Information provided.
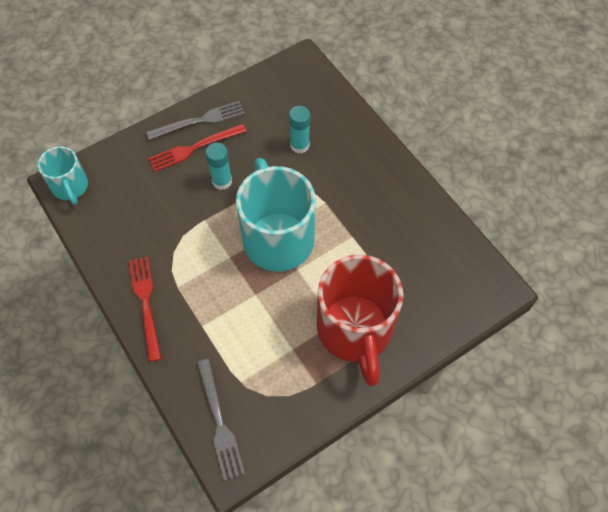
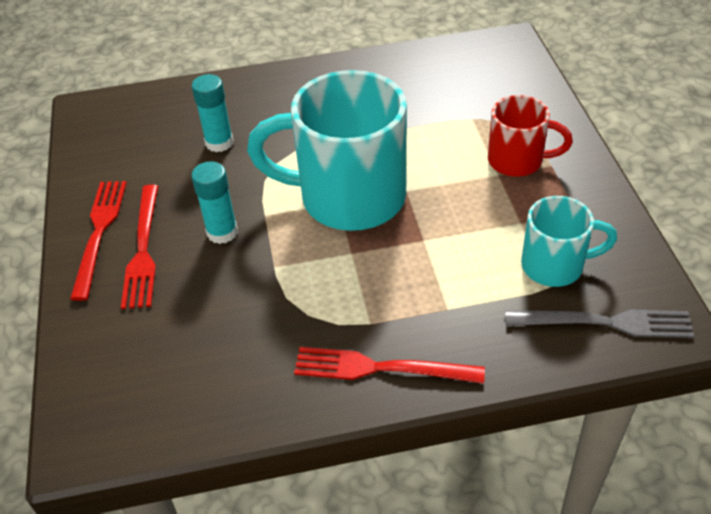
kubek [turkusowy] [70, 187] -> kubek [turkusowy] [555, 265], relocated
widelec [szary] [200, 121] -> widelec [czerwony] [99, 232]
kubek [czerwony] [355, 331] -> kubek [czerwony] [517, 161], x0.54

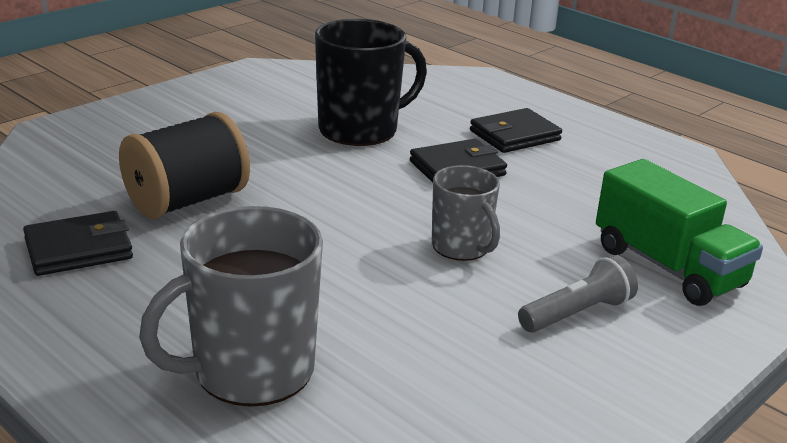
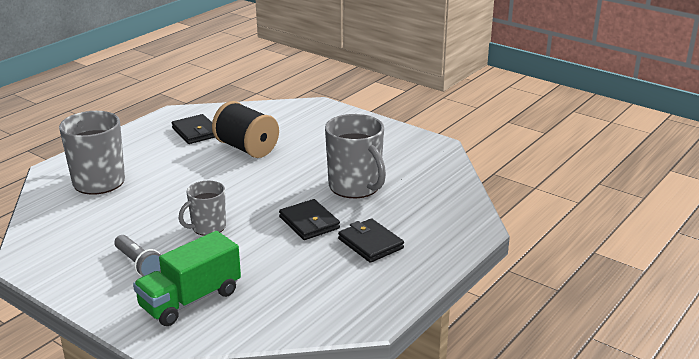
kubek [czarny] [360, 130] -> kubek [szary] [355, 187]

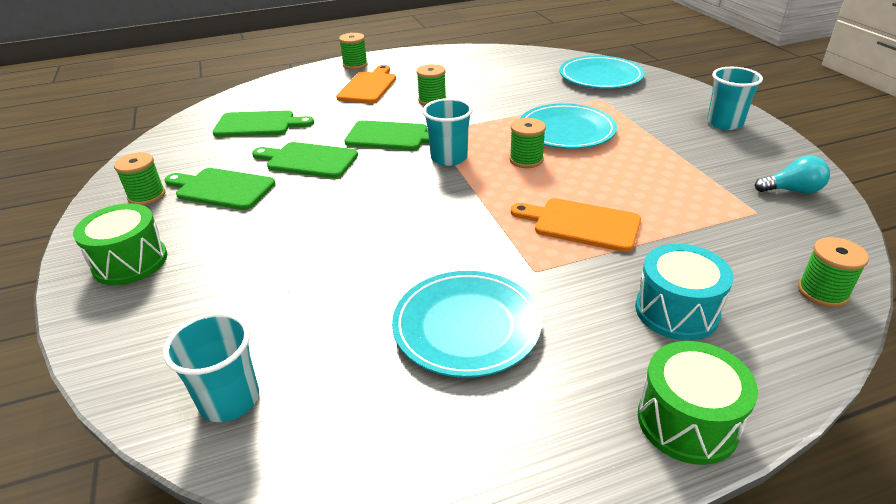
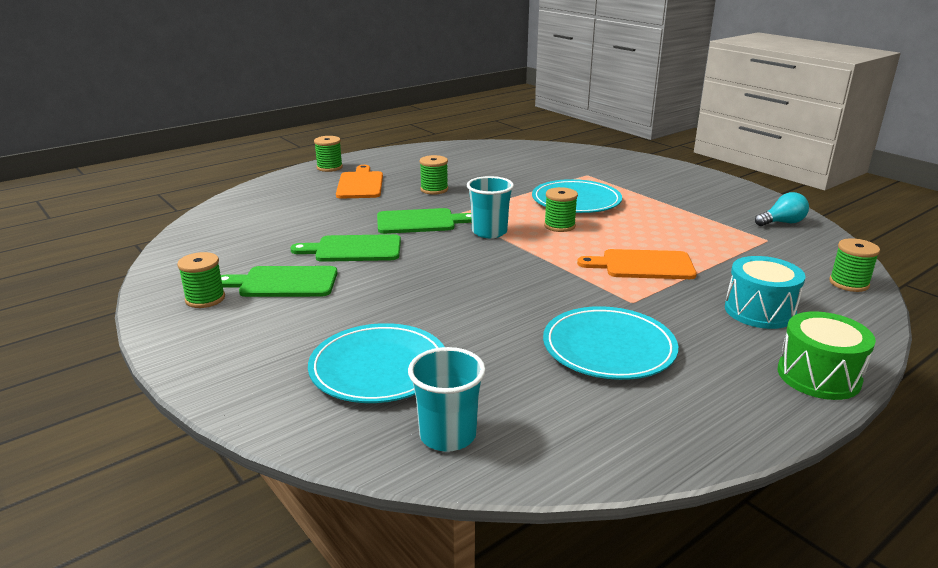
bęben [zielony] [130, 262] -> none
deska do krojenia [zielony] [258, 124] -> none
szklanka [turkusowy] [724, 123] -> none
talerz [turkusowy] [600, 77] -> talerz [turkusowy] [379, 368], relocated

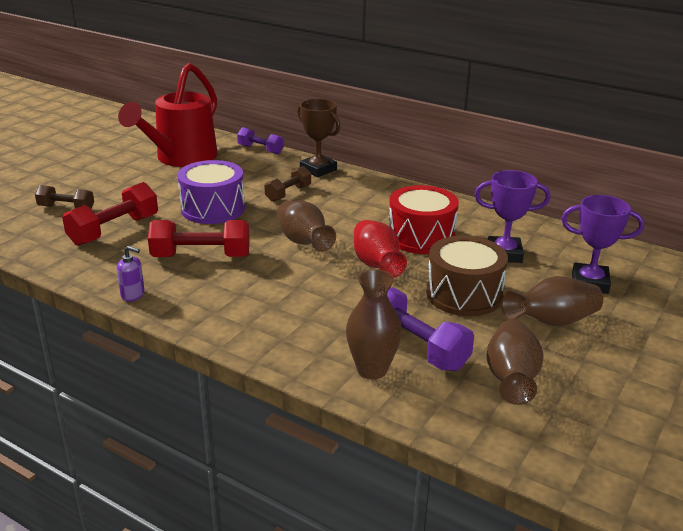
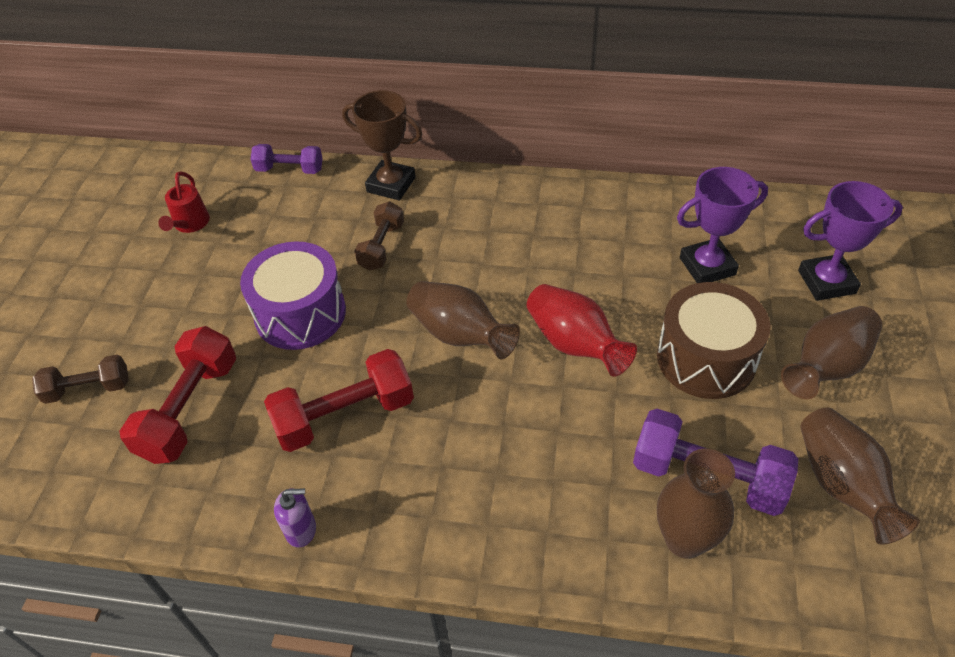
bęben [czerwony] [421, 237] -> none
konewka [czerwony] [181, 158] -> konewka [czerwony] [190, 224], x0.41

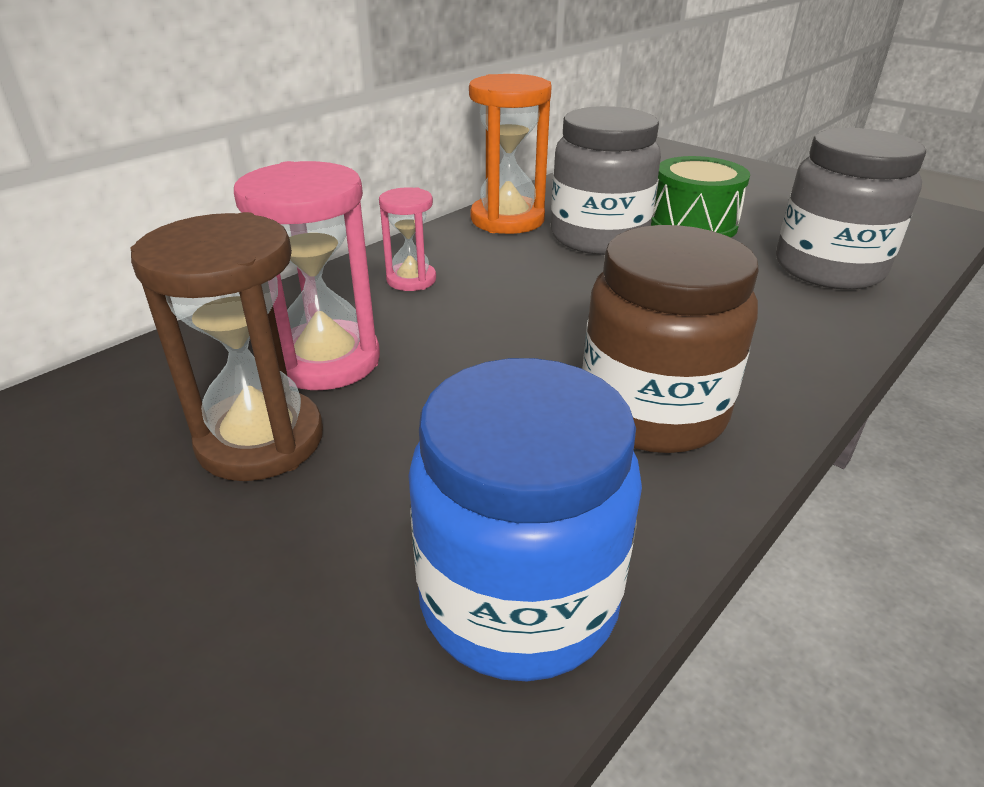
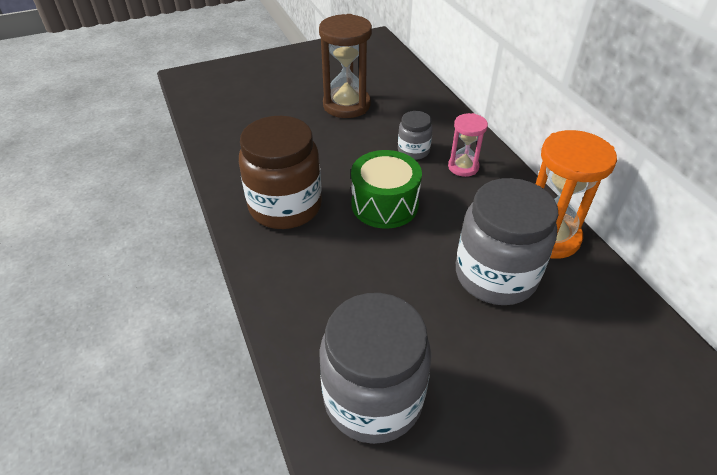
klepsydra [różowy] [327, 361] -> none
słoik [niebieski] [518, 598] -> none
none -> słoik [szary] [413, 151]
bęben [zielony] [693, 224] -> bęben [zielony] [384, 204], relocated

Required work.
Every line from the one containing "szklanka [turkusowy] [724, 123] -> none" through the end of the records is to be returned exactly, and those lines alone; pictures are dropped.

Reply to the task.
szklanka [turkusowy] [724, 123] -> none
talerz [turkusowy] [600, 77] -> talerz [turkusowy] [379, 368], relocated

bęben [czerwony] [421, 237] -> none
konewka [czerwony] [181, 158] -> konewka [czerwony] [190, 224], x0.41

klepsydra [różowy] [327, 361] -> none
słoik [niebieski] [518, 598] -> none
none -> słoik [szary] [413, 151]
bęben [zielony] [693, 224] -> bęben [zielony] [384, 204], relocated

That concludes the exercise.